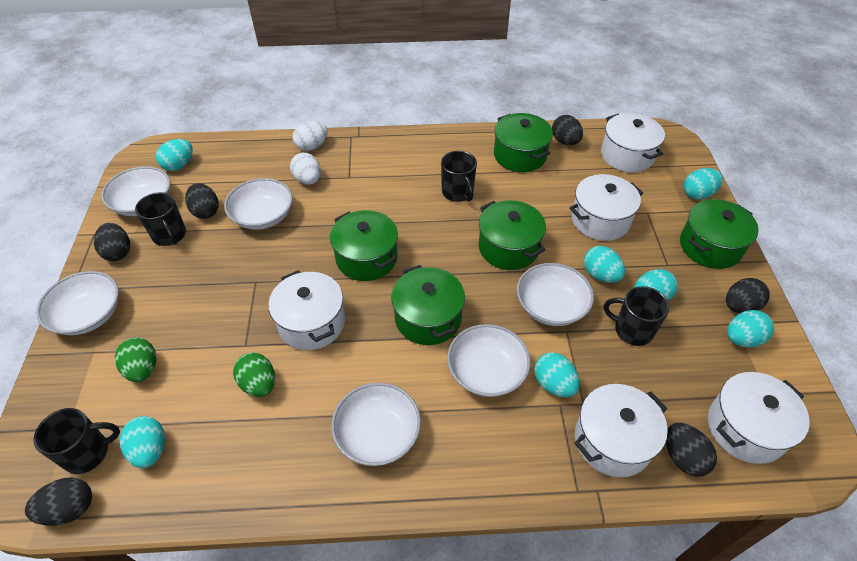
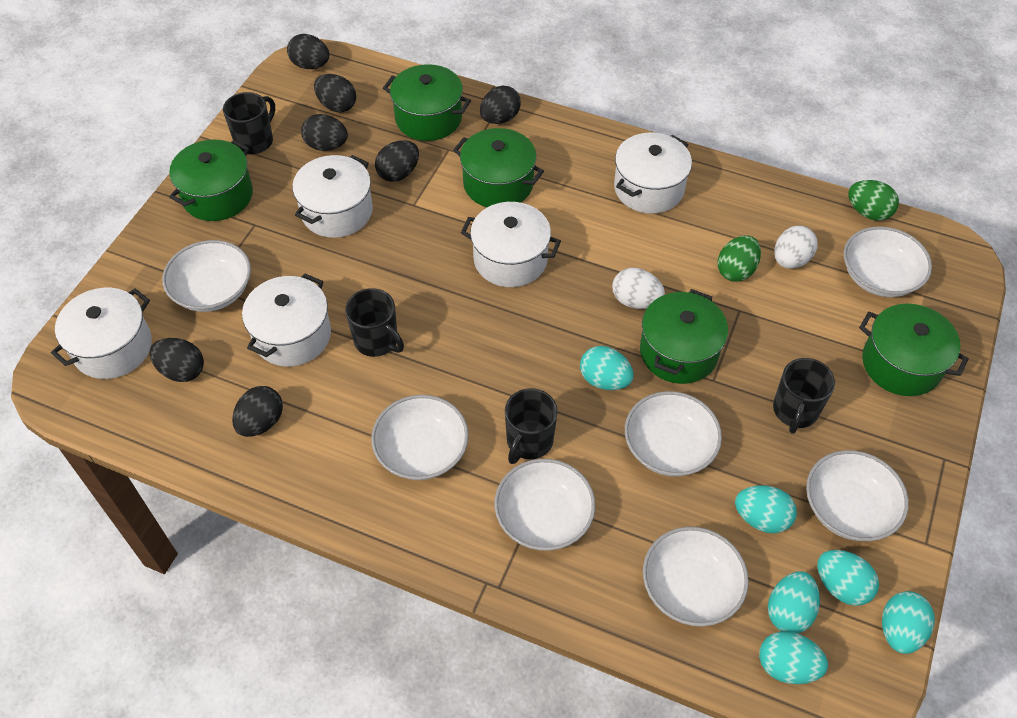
black egg: 6 -> 7
turquoise egg: 7 -> 6
white bowl: 6 -> 7

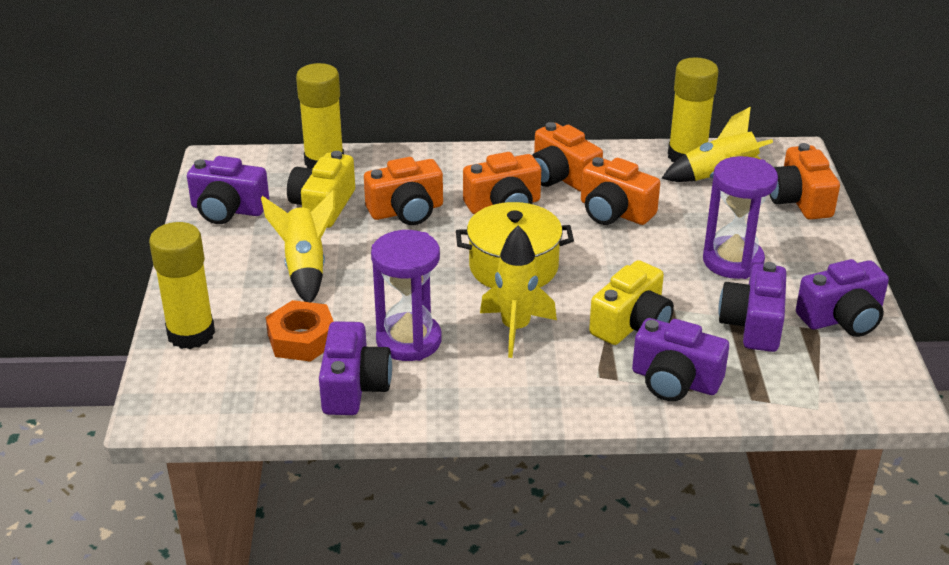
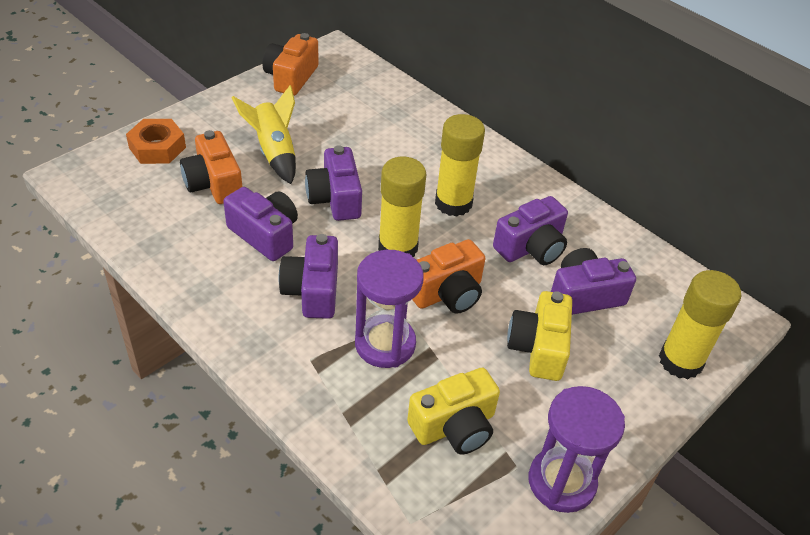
orange camera: 5 -> 3
yellow pot: 1 -> 0
yellow rocket: 3 -> 1

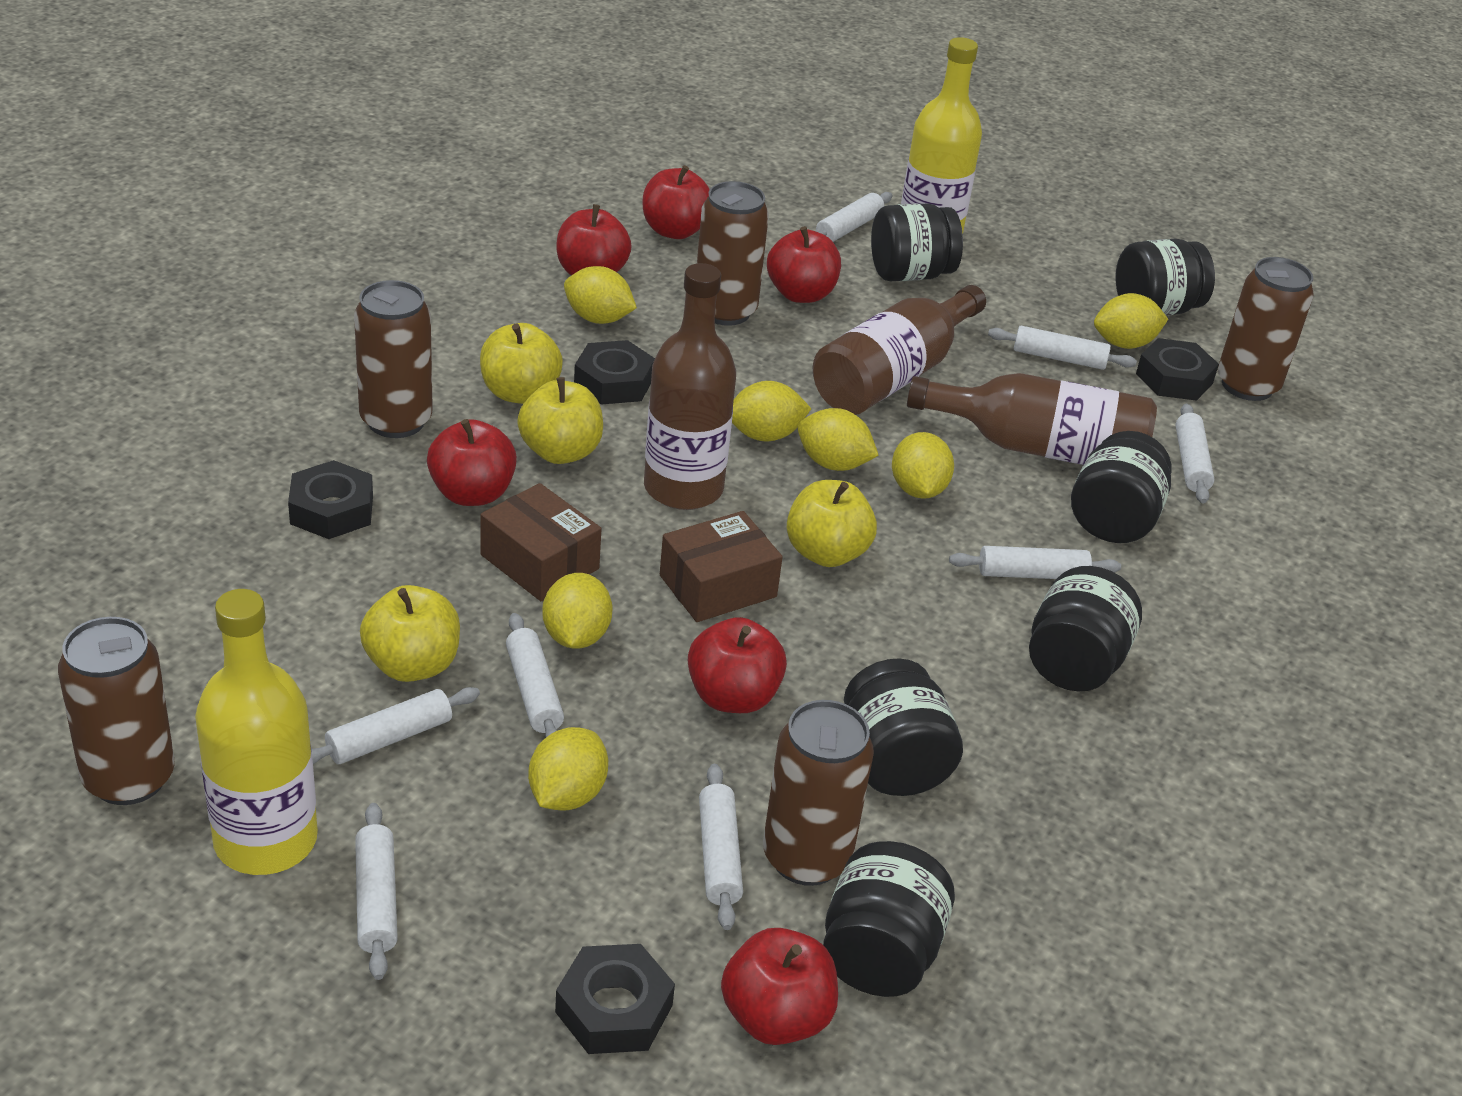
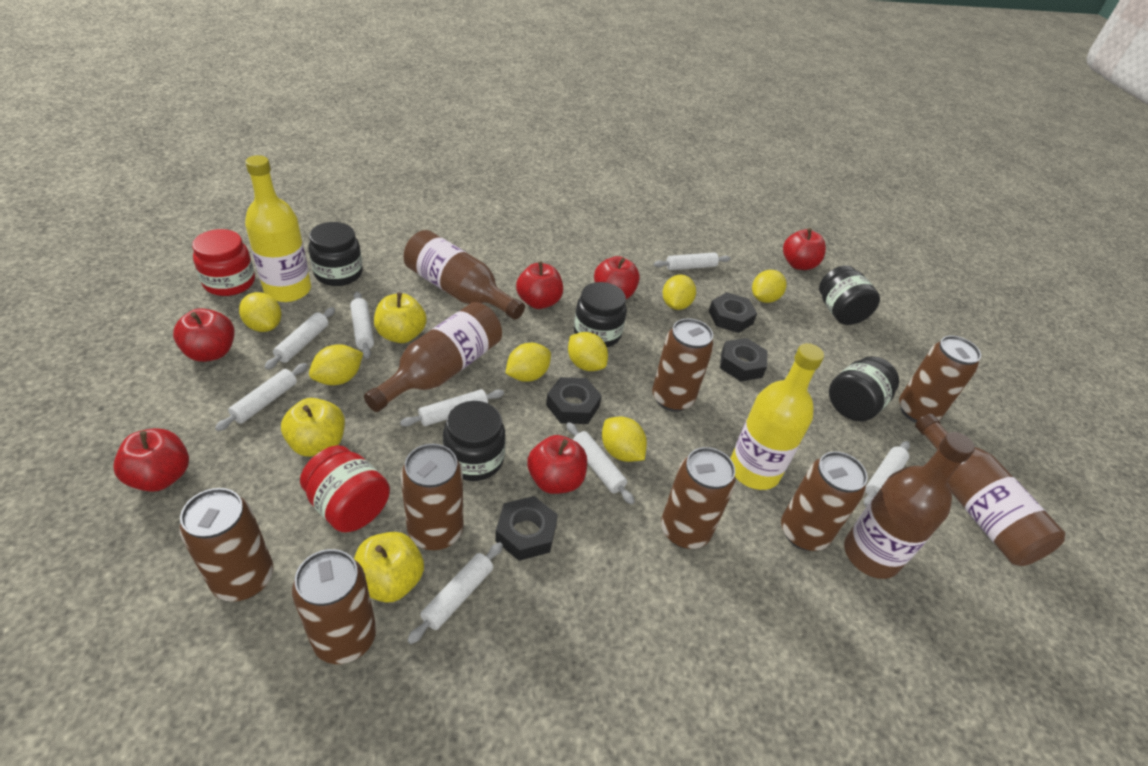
black jar: 6 -> 5
brown bottle: 3 -> 4
brown box: 2 -> 0
brown can: 5 -> 7
red jar: 0 -> 2
yellow apple: 4 -> 3

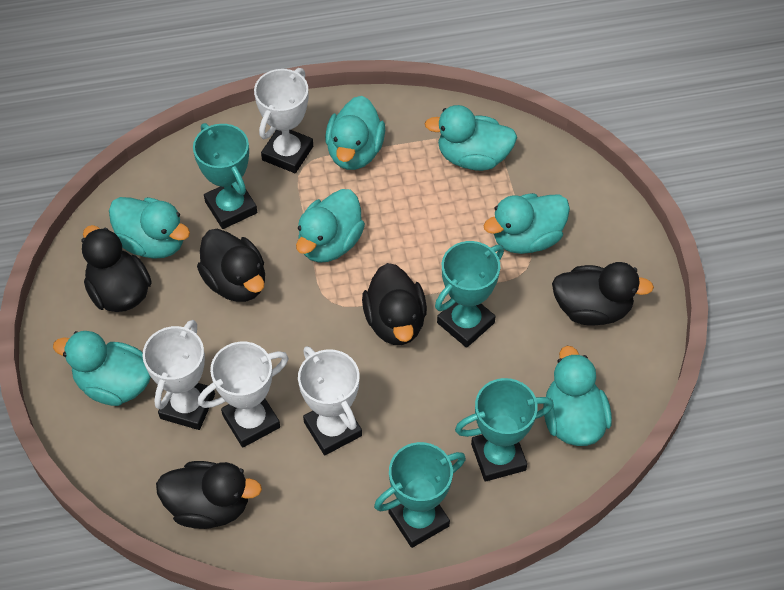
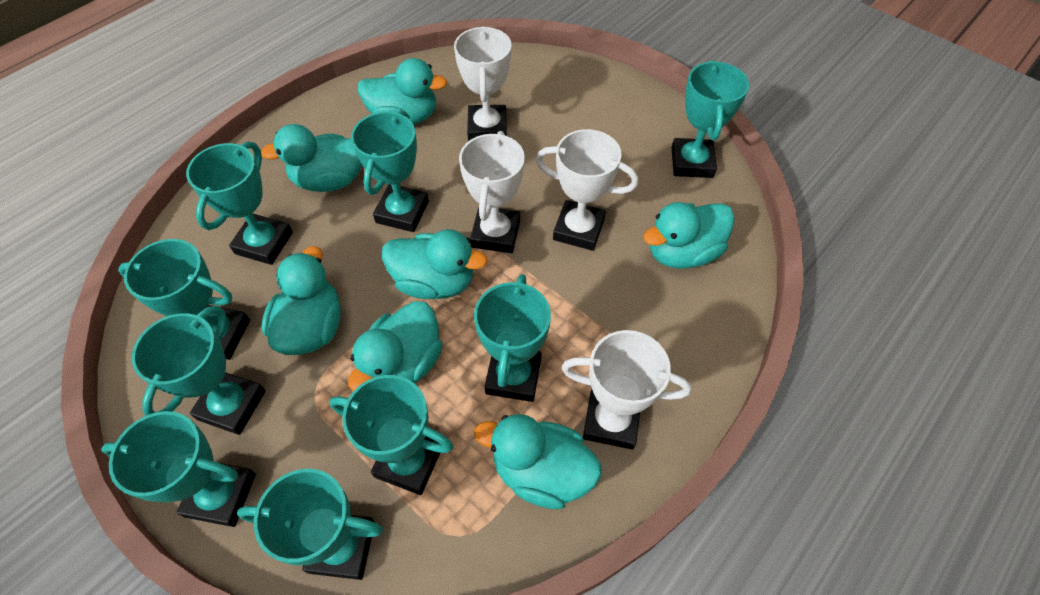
black duck: 5 -> 0
turquoise trophy: 4 -> 9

* **Task to carry out**
Restate the entire listing word for word, excluding pictures.

* **Result of this exercise**
black egg: 6 -> 7
turquoise egg: 7 -> 6
white bowl: 6 -> 7

orange camera: 5 -> 3
yellow pot: 1 -> 0
yellow rocket: 3 -> 1

black jar: 6 -> 5
brown bottle: 3 -> 4
brown box: 2 -> 0
brown can: 5 -> 7
red jar: 0 -> 2
yellow apple: 4 -> 3

black duck: 5 -> 0
turquoise trophy: 4 -> 9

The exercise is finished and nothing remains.